* _What you will do_: Return, without pictures, the lines from the start of the data through the one that contains "The móvil/gris moved".

* _Data below_:

● ● ● ● ●

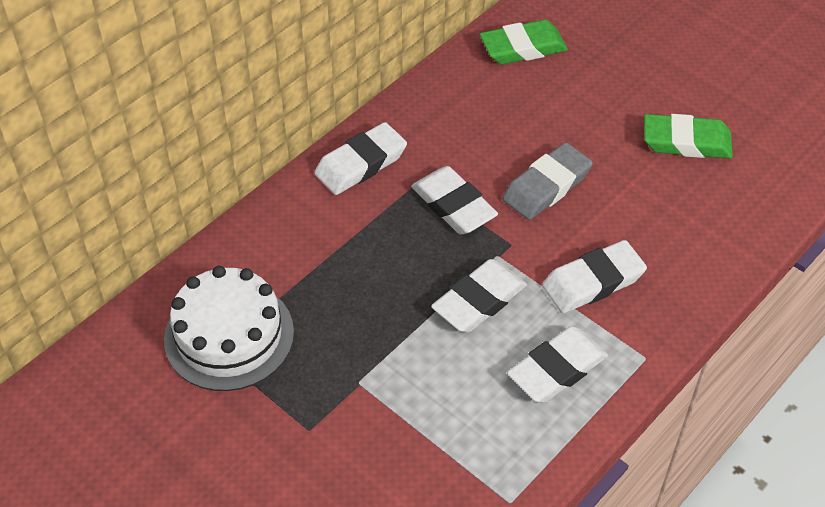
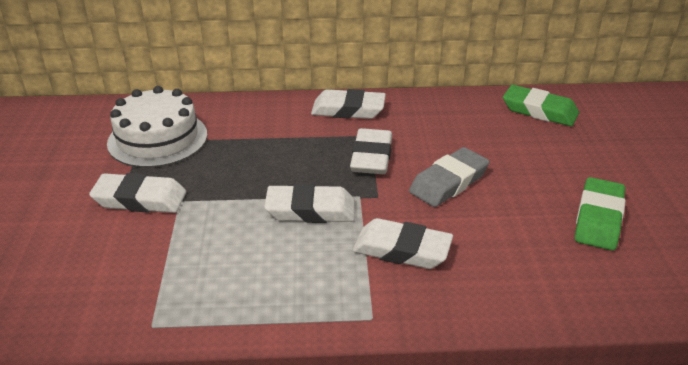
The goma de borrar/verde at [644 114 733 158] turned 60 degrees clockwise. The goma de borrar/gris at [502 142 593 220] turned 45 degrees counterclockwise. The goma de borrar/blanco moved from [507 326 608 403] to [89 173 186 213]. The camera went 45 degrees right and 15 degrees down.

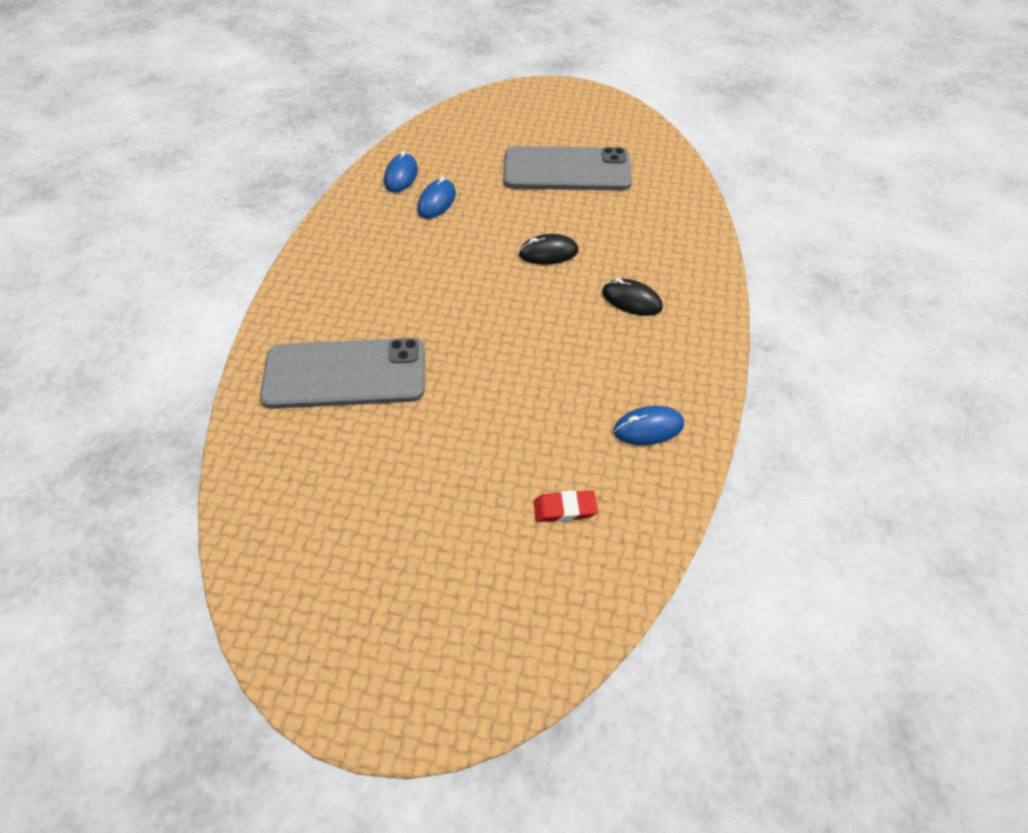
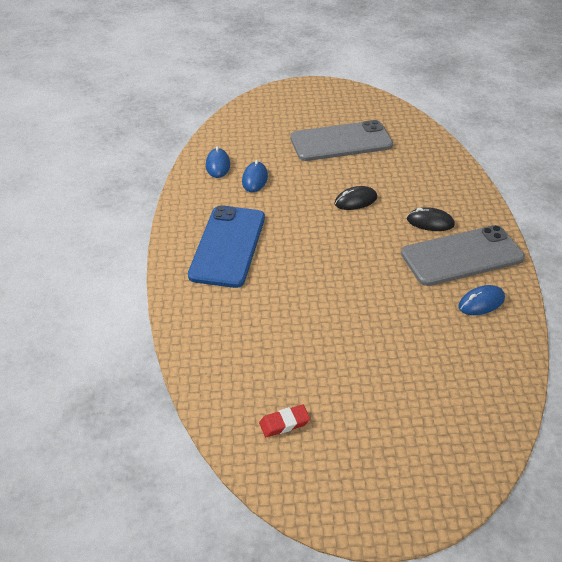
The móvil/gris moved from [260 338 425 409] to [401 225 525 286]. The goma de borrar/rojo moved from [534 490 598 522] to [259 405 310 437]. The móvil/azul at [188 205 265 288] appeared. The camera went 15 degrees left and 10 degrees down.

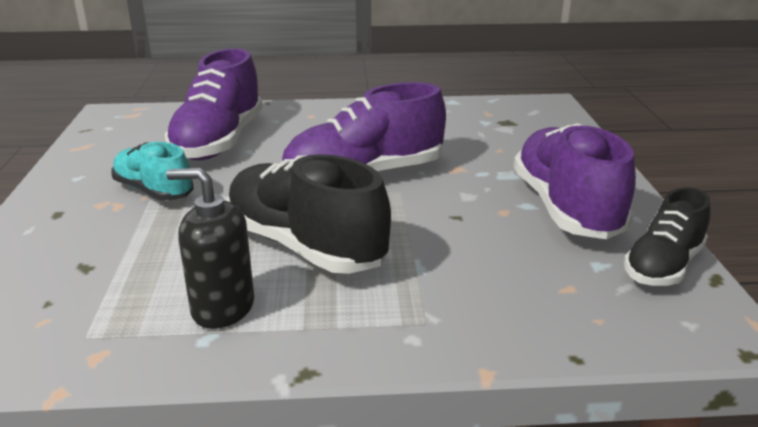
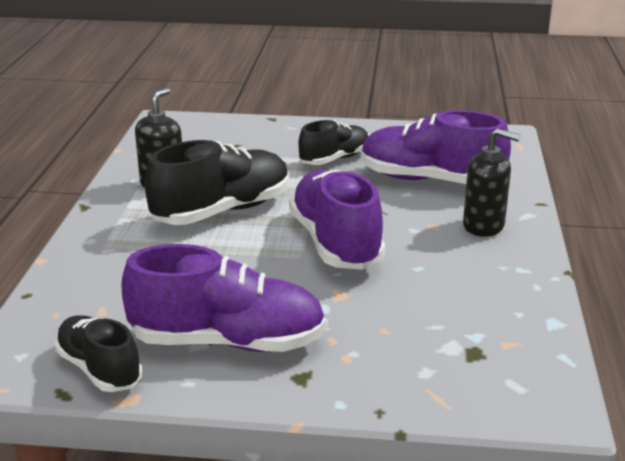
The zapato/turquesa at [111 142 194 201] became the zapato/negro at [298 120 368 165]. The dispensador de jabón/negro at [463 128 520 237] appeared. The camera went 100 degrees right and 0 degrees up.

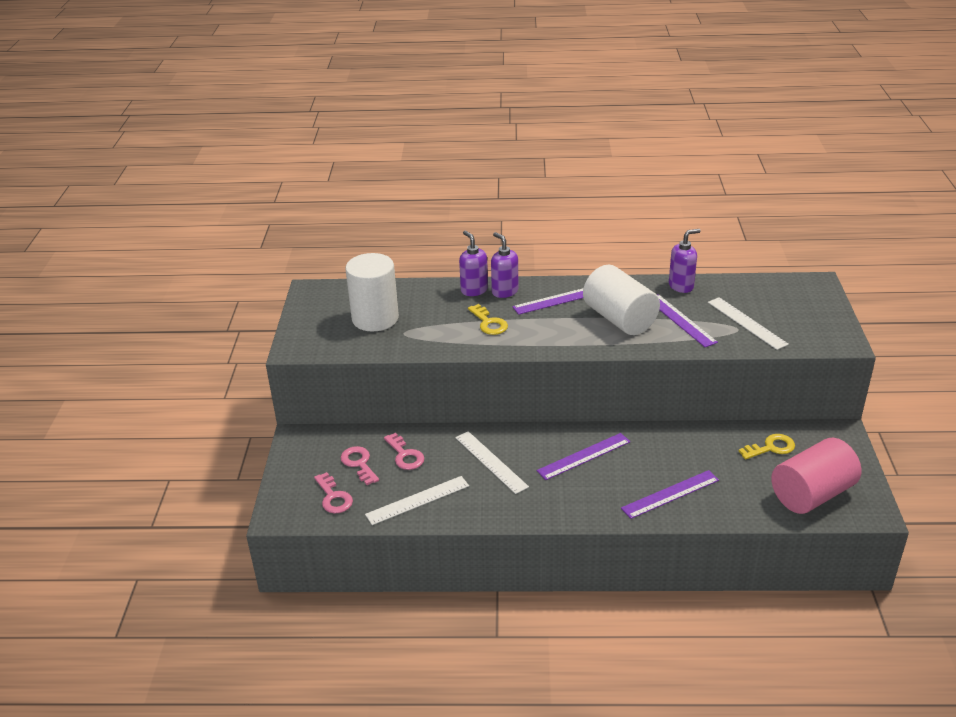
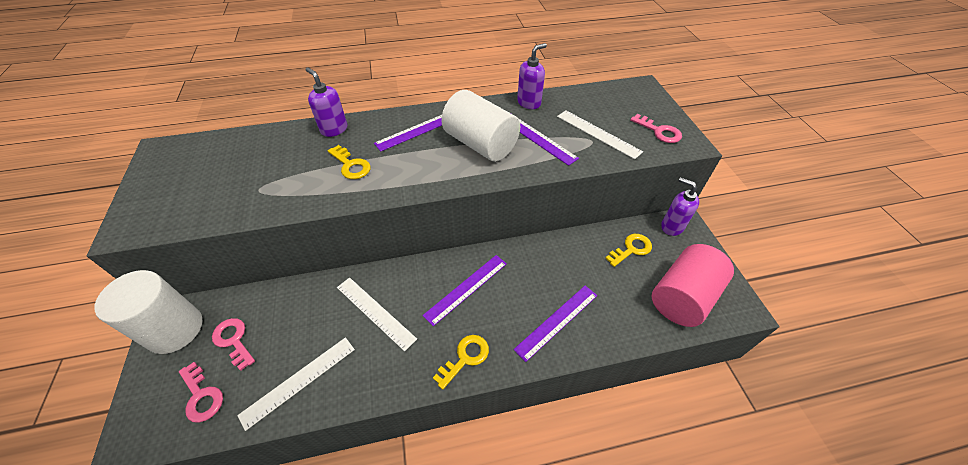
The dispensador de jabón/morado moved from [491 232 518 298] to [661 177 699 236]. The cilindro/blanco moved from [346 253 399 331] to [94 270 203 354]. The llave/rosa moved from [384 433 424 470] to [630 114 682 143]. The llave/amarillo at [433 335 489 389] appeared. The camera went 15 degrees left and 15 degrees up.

● ● ● ● ●

* _Answer box_:
The goma de borrar/verde at [644 114 733 158] turned 60 degrees clockwise. The goma de borrar/gris at [502 142 593 220] turned 45 degrees counterclockwise. The goma de borrar/blanco moved from [507 326 608 403] to [89 173 186 213]. The camera went 45 degrees right and 15 degrees down.

The móvil/gris moved from [260 338 425 409] to [401 225 525 286]. The goma de borrar/rojo moved from [534 490 598 522] to [259 405 310 437]. The móvil/azul at [188 205 265 288] appeared. The camera went 15 degrees left and 10 degrees down.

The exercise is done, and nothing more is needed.